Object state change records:
--- --- ---
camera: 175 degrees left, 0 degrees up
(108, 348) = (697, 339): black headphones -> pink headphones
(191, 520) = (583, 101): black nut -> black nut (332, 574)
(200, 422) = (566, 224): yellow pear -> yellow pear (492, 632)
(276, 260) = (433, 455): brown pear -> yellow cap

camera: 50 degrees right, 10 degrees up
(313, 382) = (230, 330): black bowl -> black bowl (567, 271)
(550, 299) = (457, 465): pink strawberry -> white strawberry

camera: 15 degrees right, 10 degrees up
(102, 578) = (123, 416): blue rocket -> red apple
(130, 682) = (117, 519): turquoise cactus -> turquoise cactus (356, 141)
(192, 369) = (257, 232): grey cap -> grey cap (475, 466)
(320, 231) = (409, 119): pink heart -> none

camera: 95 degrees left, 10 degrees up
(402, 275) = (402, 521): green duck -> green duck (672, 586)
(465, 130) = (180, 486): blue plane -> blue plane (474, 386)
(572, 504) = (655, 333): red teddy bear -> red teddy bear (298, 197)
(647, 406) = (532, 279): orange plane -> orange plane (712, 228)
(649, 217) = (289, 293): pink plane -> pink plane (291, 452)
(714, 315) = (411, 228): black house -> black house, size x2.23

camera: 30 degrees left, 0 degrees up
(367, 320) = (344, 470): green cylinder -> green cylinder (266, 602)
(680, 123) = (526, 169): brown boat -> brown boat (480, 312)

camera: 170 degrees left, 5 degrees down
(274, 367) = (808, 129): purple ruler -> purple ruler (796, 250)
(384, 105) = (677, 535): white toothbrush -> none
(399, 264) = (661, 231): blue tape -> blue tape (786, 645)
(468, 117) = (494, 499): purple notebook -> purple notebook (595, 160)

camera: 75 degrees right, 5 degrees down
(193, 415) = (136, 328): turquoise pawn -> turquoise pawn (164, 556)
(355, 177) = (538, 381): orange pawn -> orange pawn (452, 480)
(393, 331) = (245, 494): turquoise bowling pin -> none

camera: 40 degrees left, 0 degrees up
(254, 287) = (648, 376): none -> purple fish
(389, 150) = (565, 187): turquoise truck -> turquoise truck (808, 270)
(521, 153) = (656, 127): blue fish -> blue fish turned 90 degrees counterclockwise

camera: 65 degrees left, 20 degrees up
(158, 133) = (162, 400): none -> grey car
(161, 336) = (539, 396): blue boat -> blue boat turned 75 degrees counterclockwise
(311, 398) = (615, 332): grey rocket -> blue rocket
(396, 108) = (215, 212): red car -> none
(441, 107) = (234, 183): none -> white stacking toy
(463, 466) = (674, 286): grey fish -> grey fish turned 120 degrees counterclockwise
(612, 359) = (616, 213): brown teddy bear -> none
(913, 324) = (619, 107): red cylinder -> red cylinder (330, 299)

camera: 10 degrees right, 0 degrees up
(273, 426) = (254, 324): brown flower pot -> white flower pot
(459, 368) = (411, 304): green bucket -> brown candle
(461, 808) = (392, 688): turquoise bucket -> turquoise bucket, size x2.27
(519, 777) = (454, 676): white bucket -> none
--- --- ---
** Problem requirements **
Among the records above, extract exactly the lines from the line with "camera: 95 degrees left, 10 degrees up" to the line with "(572, 504) = (655, 333): red", both lines included, and leave out the rest.

** Exercise solution **
camera: 95 degrees left, 10 degrees up
(402, 275) = (402, 521): green duck -> green duck (672, 586)
(465, 130) = (180, 486): blue plane -> blue plane (474, 386)
(572, 504) = (655, 333): red teddy bear -> red teddy bear (298, 197)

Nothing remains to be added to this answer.